- Opening Delimiter -

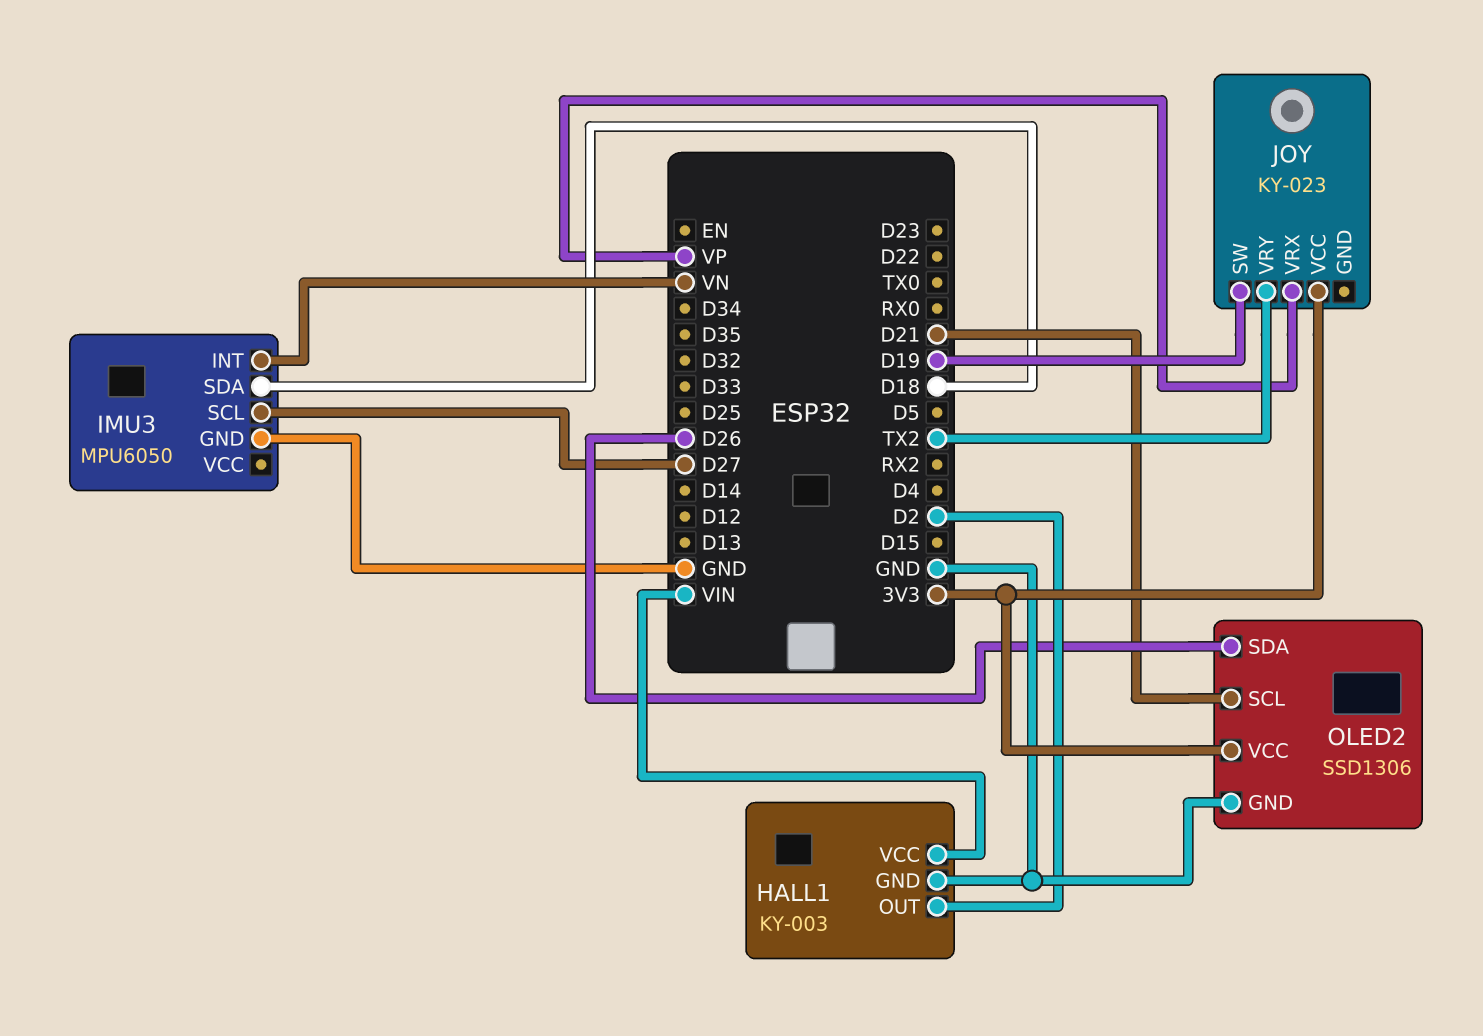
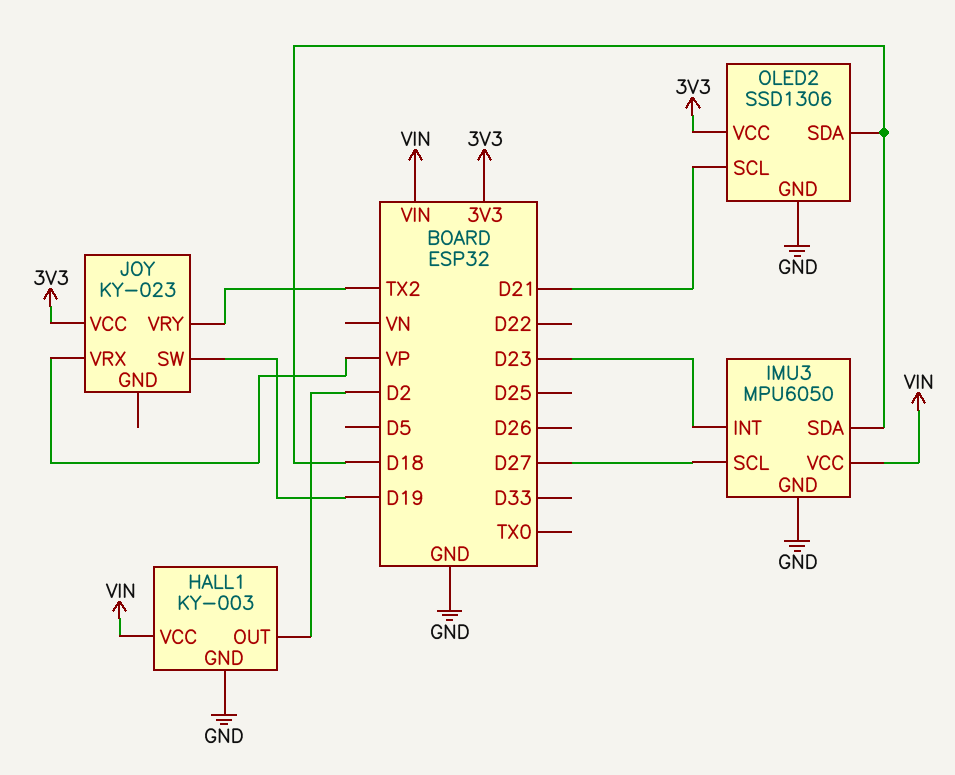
IMU3 pin INT: VN -> D23
IMU3 pin VCC: none -> VIN
OLED2 pin SDA: D26 -> D18

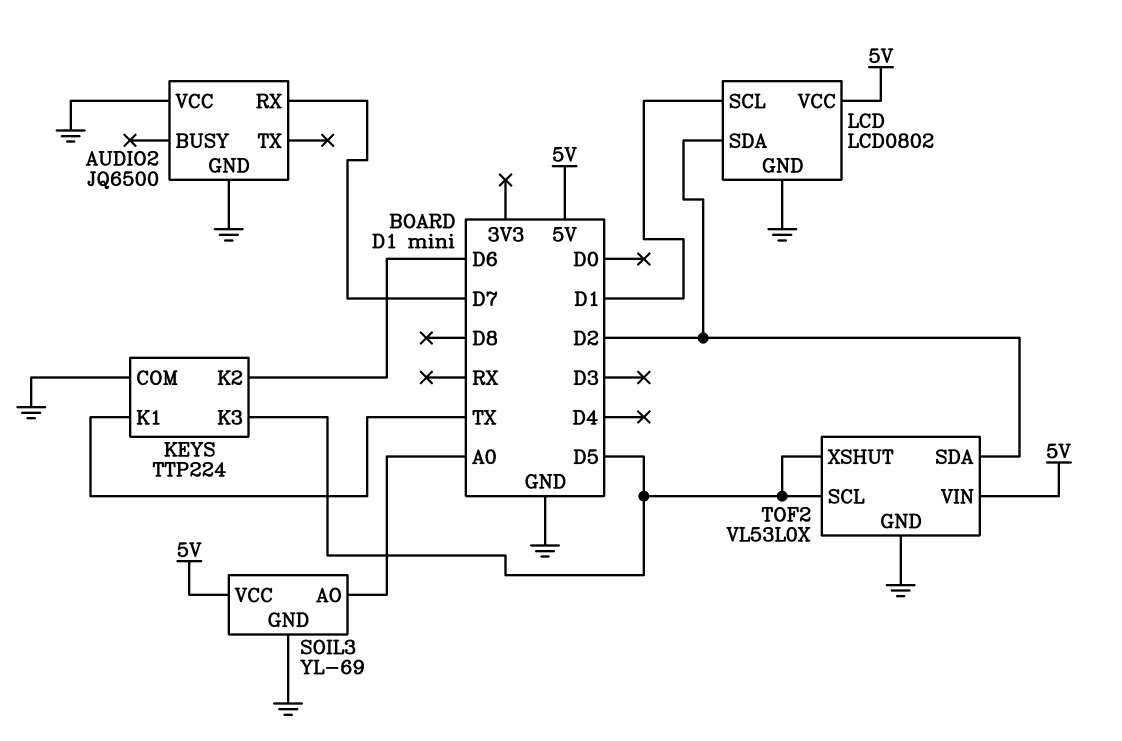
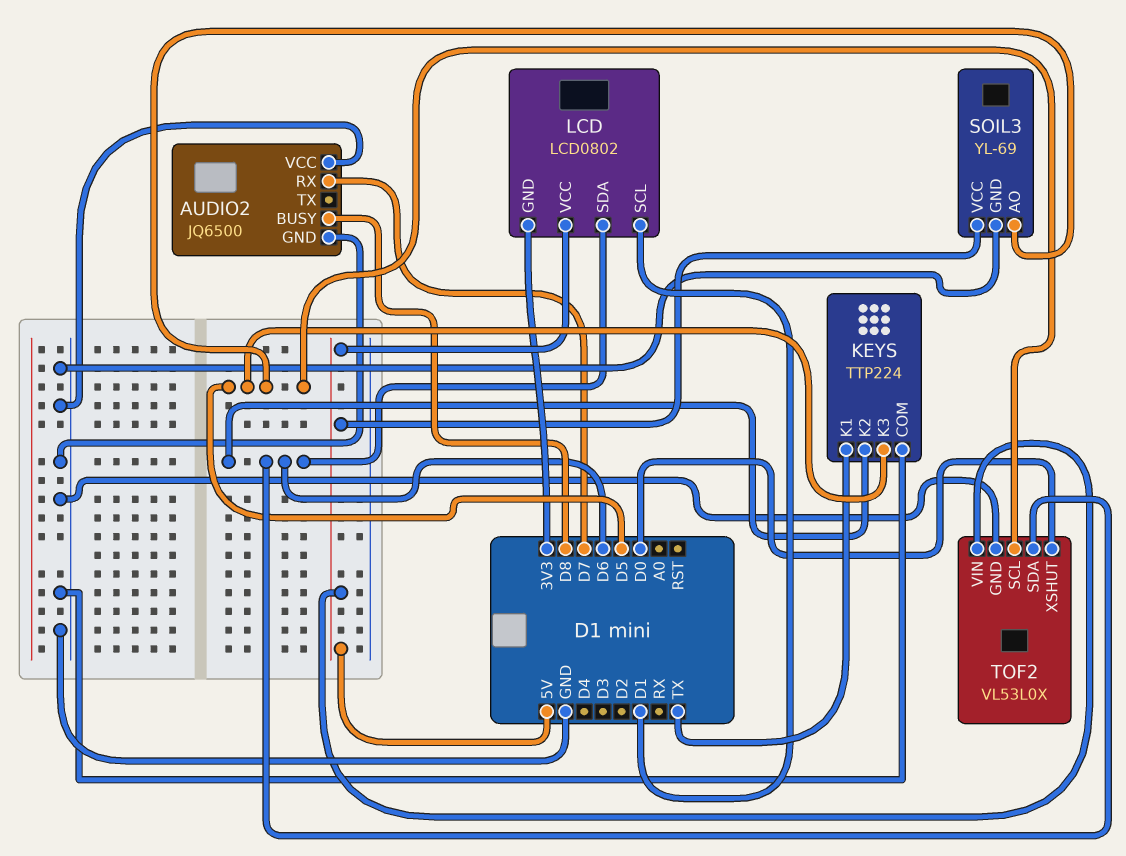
AUDIO2 pin BUSY: none -> D8
LCD pin GND: GND -> 3V3
LCD pin SDA: D2 -> D6
SOIL3 pin AO: A0 -> D5
TOF2 pin SDA: D2 -> D6
TOF2 pin XSHUT: D5 -> D0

- Closing Delimiter -

Once the pictures are set aside, give the rest of the listing again exactly.

IMU3 pin INT: VN -> D23
IMU3 pin VCC: none -> VIN
OLED2 pin SDA: D26 -> D18

AUDIO2 pin BUSY: none -> D8
LCD pin GND: GND -> 3V3
LCD pin SDA: D2 -> D6
SOIL3 pin AO: A0 -> D5
TOF2 pin SDA: D2 -> D6
TOF2 pin XSHUT: D5 -> D0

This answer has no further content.